* **Synthetic shape transformation data**
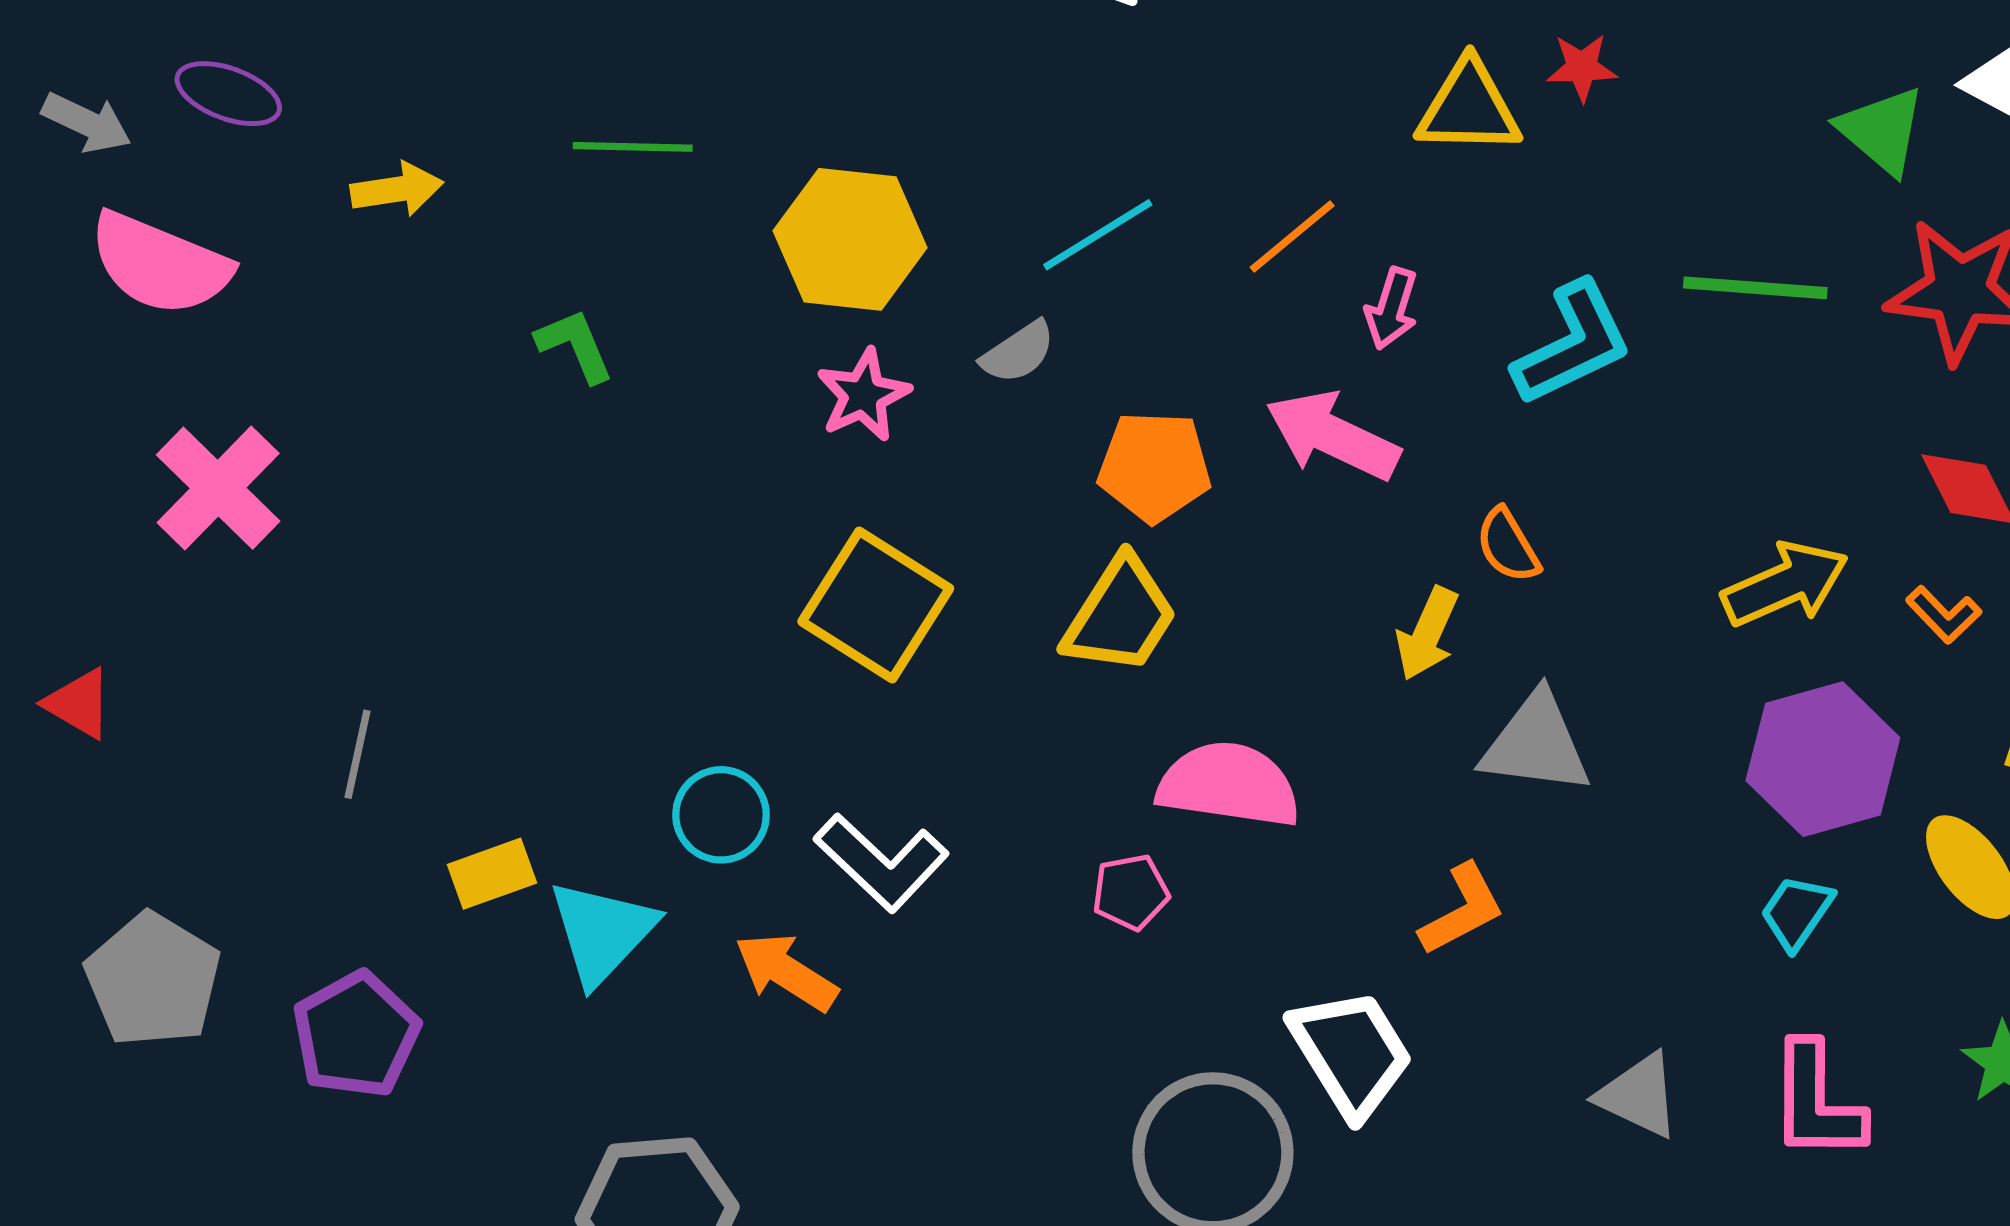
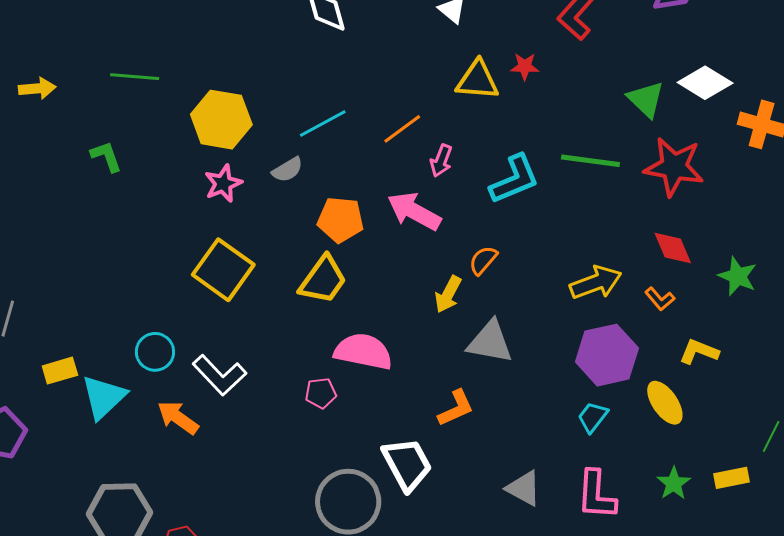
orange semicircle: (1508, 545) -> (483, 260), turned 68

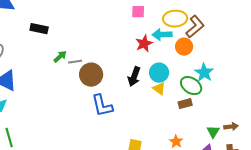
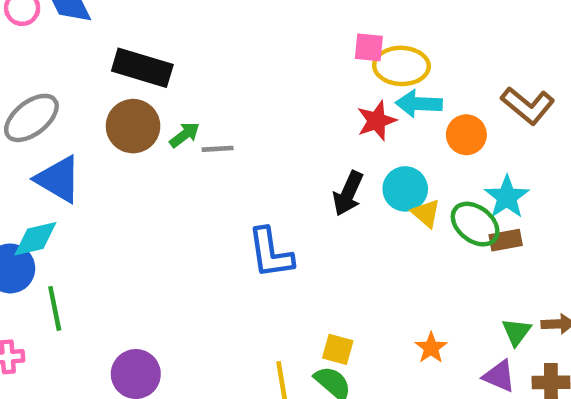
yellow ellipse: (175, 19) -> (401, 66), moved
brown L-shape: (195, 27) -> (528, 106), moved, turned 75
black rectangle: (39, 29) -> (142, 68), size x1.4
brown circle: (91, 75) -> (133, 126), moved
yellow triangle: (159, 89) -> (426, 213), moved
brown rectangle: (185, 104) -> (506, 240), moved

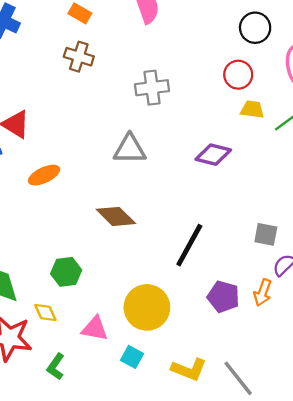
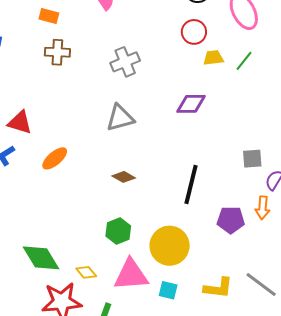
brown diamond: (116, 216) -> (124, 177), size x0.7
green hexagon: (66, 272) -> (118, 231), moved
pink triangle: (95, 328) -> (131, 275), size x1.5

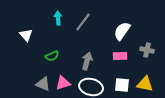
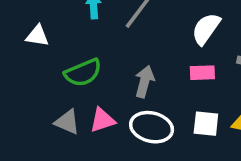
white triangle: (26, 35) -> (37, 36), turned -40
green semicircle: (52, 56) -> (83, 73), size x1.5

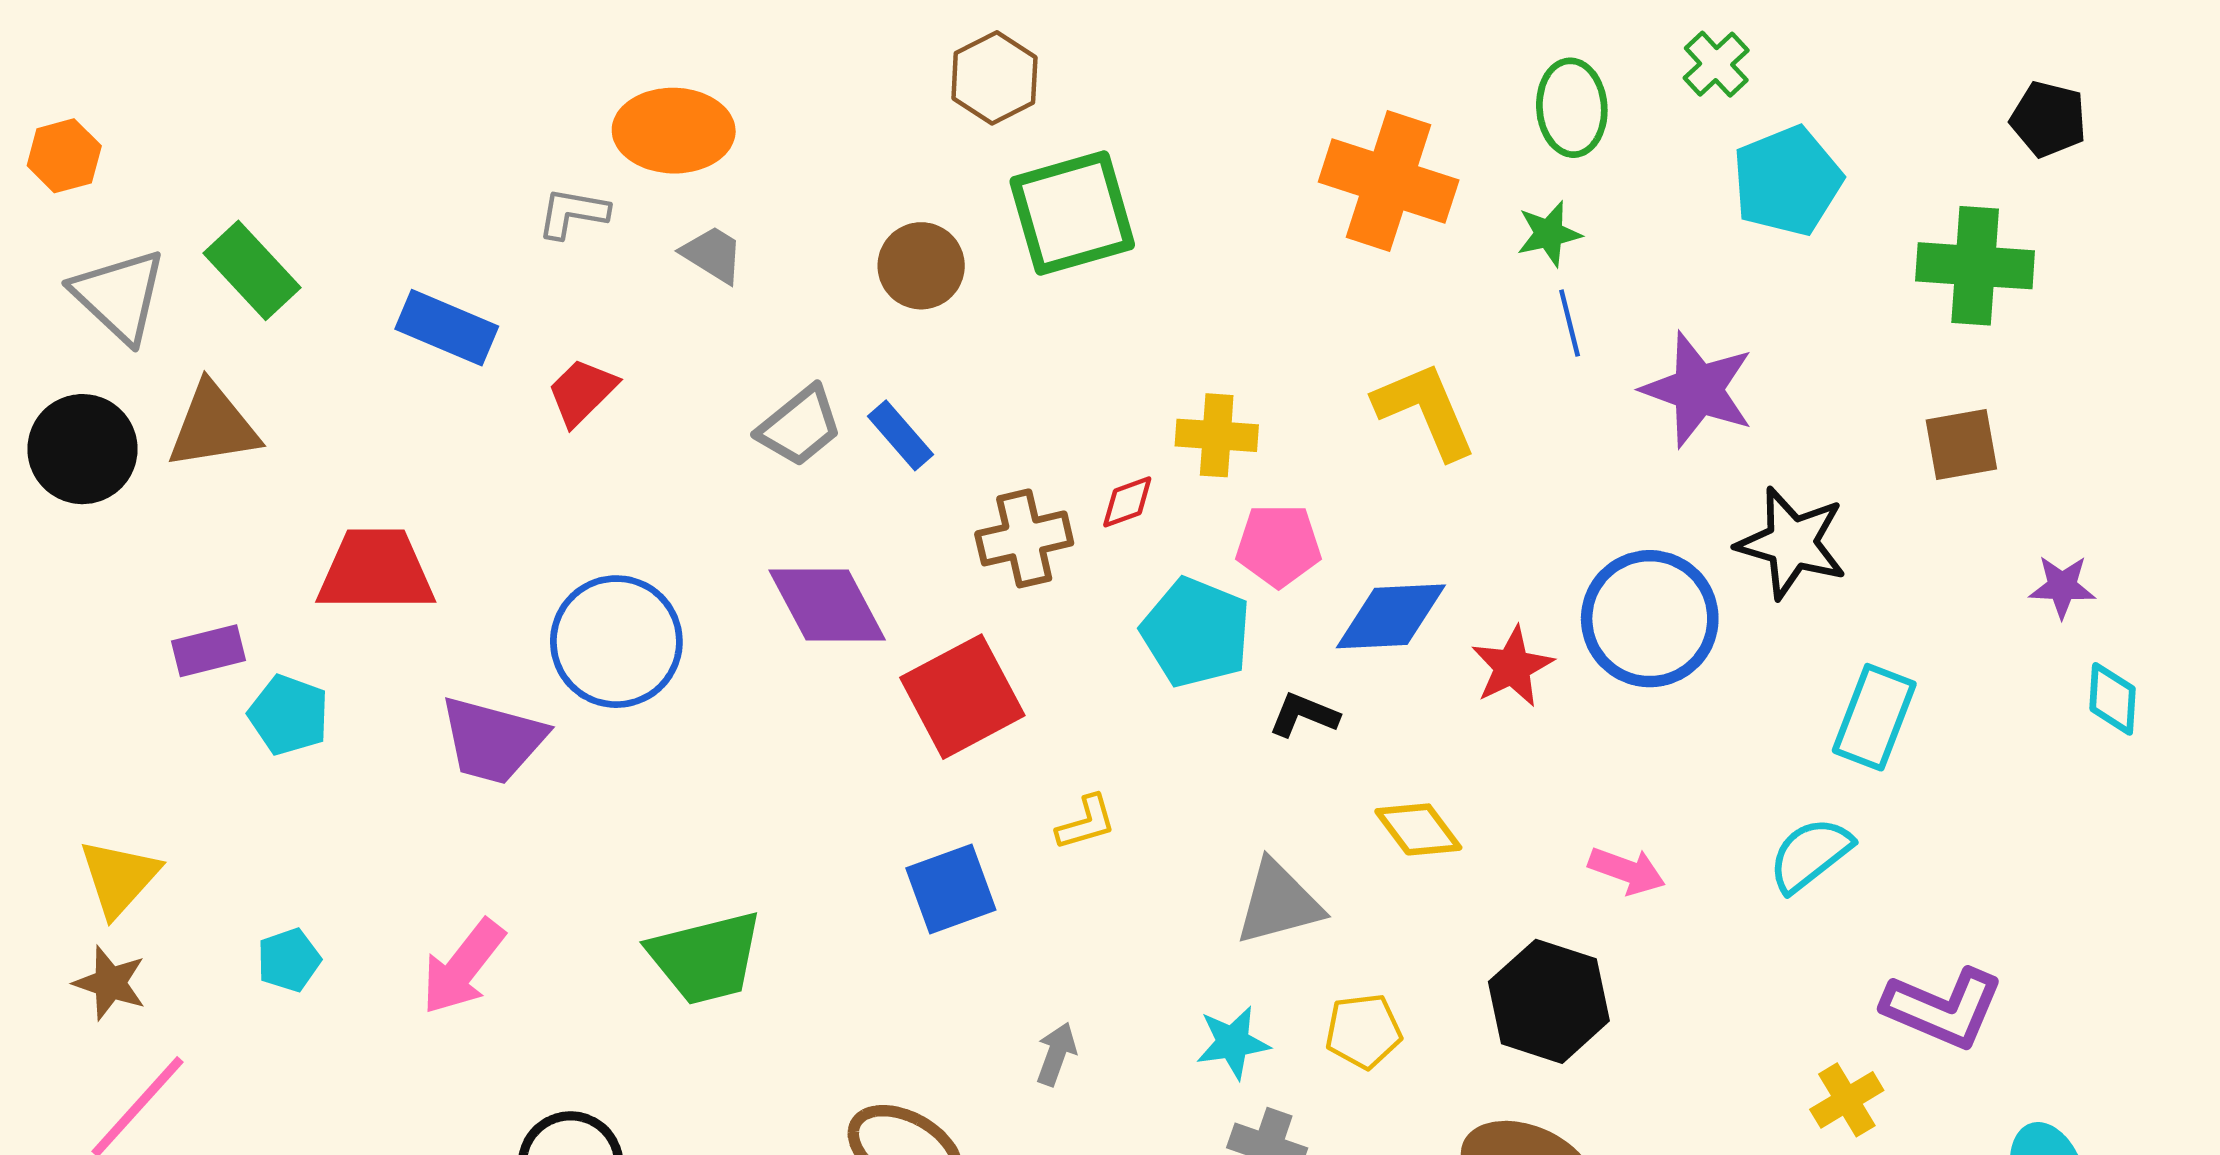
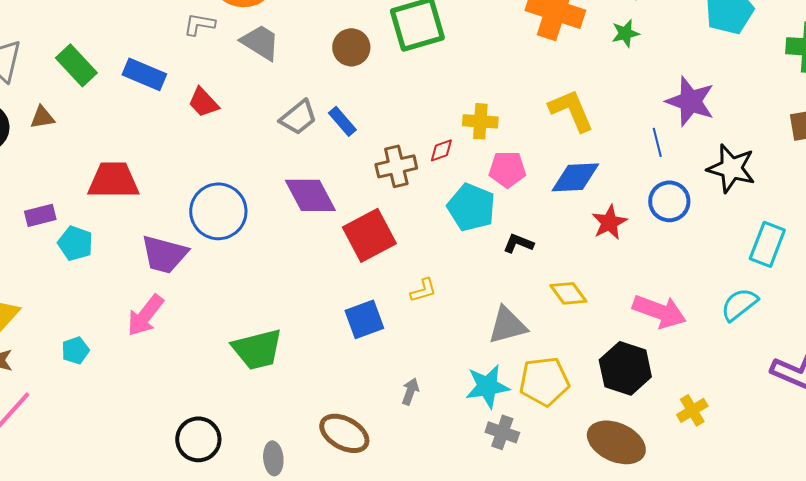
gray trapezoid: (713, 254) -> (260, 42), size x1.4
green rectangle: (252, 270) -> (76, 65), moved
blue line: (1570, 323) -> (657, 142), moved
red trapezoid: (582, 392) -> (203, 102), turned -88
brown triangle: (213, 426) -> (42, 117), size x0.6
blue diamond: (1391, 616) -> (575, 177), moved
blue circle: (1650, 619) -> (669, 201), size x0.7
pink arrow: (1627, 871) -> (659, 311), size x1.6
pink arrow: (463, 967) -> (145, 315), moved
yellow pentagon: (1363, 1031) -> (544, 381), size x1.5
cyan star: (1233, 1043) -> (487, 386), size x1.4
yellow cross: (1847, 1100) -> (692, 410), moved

* **WHAT IS REQUIRED**
Copy out the entries verbatim, but skip every picture.

* **EXPECTED OUTPUT**
orange semicircle: (1508, 545) -> (483, 260), turned 68

yellow ellipse: (175, 19) -> (401, 66), moved
brown L-shape: (195, 27) -> (528, 106), moved, turned 75
black rectangle: (39, 29) -> (142, 68), size x1.4
brown circle: (91, 75) -> (133, 126), moved
yellow triangle: (159, 89) -> (426, 213), moved
brown rectangle: (185, 104) -> (506, 240), moved

brown diamond: (116, 216) -> (124, 177), size x0.7
green hexagon: (66, 272) -> (118, 231), moved
pink triangle: (95, 328) -> (131, 275), size x1.5

white triangle: (26, 35) -> (37, 36), turned -40
green semicircle: (52, 56) -> (83, 73), size x1.5

gray trapezoid: (713, 254) -> (260, 42), size x1.4
green rectangle: (252, 270) -> (76, 65), moved
blue line: (1570, 323) -> (657, 142), moved
red trapezoid: (582, 392) -> (203, 102), turned -88
brown triangle: (213, 426) -> (42, 117), size x0.6
blue diamond: (1391, 616) -> (575, 177), moved
blue circle: (1650, 619) -> (669, 201), size x0.7
pink arrow: (1627, 871) -> (659, 311), size x1.6
pink arrow: (463, 967) -> (145, 315), moved
yellow pentagon: (1363, 1031) -> (544, 381), size x1.5
cyan star: (1233, 1043) -> (487, 386), size x1.4
yellow cross: (1847, 1100) -> (692, 410), moved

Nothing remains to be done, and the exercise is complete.